# Extracted records
↓
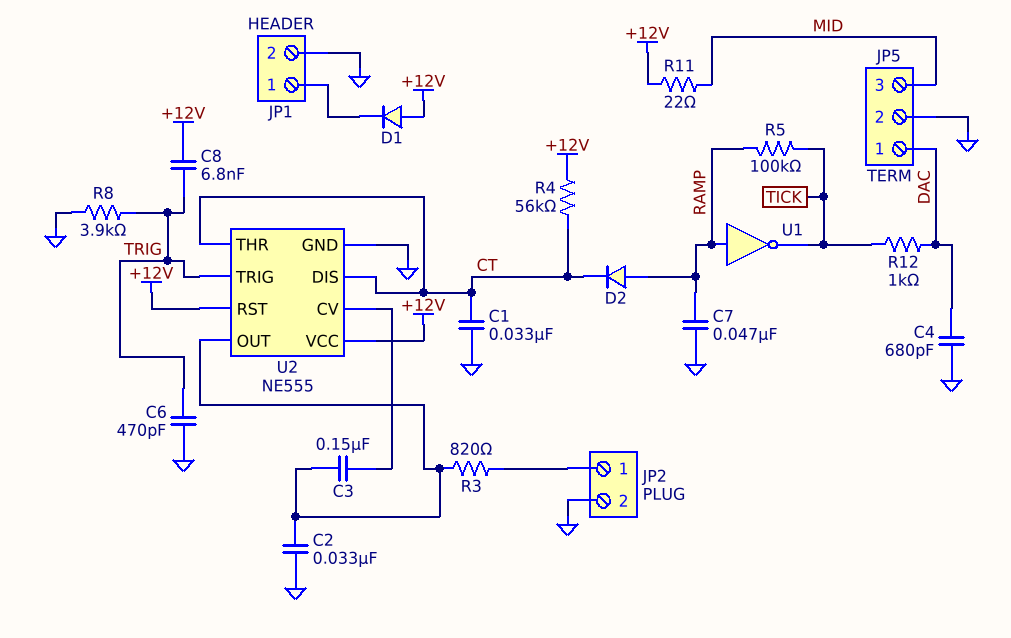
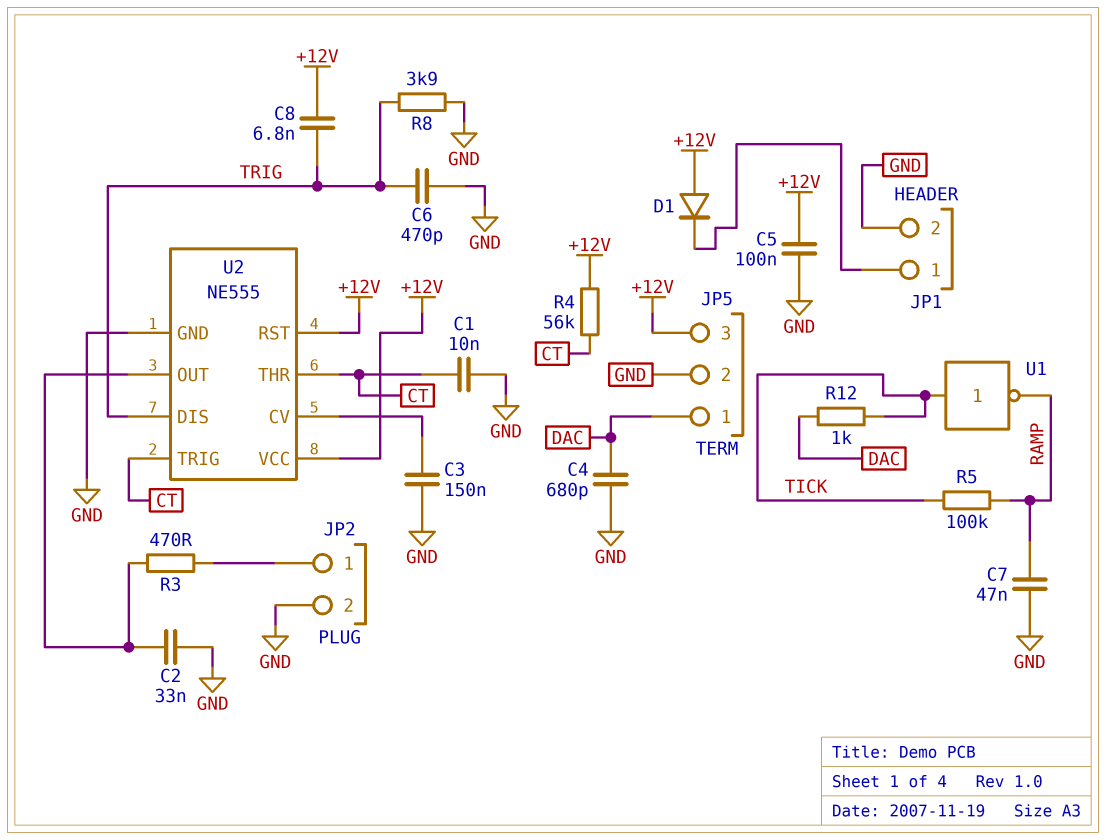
C1: 33nF (CT, GND) -> 10nF (CT, GND)
C3: 150nF (U2/CV, U2/OUT) -> 150nF (GND, U2/CV)
C5: none -> 100nF (+12V, GND)
D2: diode (A RAMP, K CT) -> none
JP5 pin 3: MID -> +12V
R3: 820 (JP2/1, U2/OUT) -> 470 (JP2/1, U2/OUT)
R11: 22 (+12V, MID) -> none
U1: NOT (in RAMP, out TICK) -> NOT (in TICK, out RAMP)
U2 pin DIS: CT -> TRIG
U2 pin TRIG: TRIG -> CT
↑
# Task brief
When you write out the material, reproduce each line exactly and omit any picture it holds.

# Response to the task
C1: 33nF (CT, GND) -> 10nF (CT, GND)
C3: 150nF (U2/CV, U2/OUT) -> 150nF (GND, U2/CV)
C5: none -> 100nF (+12V, GND)
D2: diode (A RAMP, K CT) -> none
JP5 pin 3: MID -> +12V
R3: 820 (JP2/1, U2/OUT) -> 470 (JP2/1, U2/OUT)
R11: 22 (+12V, MID) -> none
U1: NOT (in RAMP, out TICK) -> NOT (in TICK, out RAMP)
U2 pin DIS: CT -> TRIG
U2 pin TRIG: TRIG -> CT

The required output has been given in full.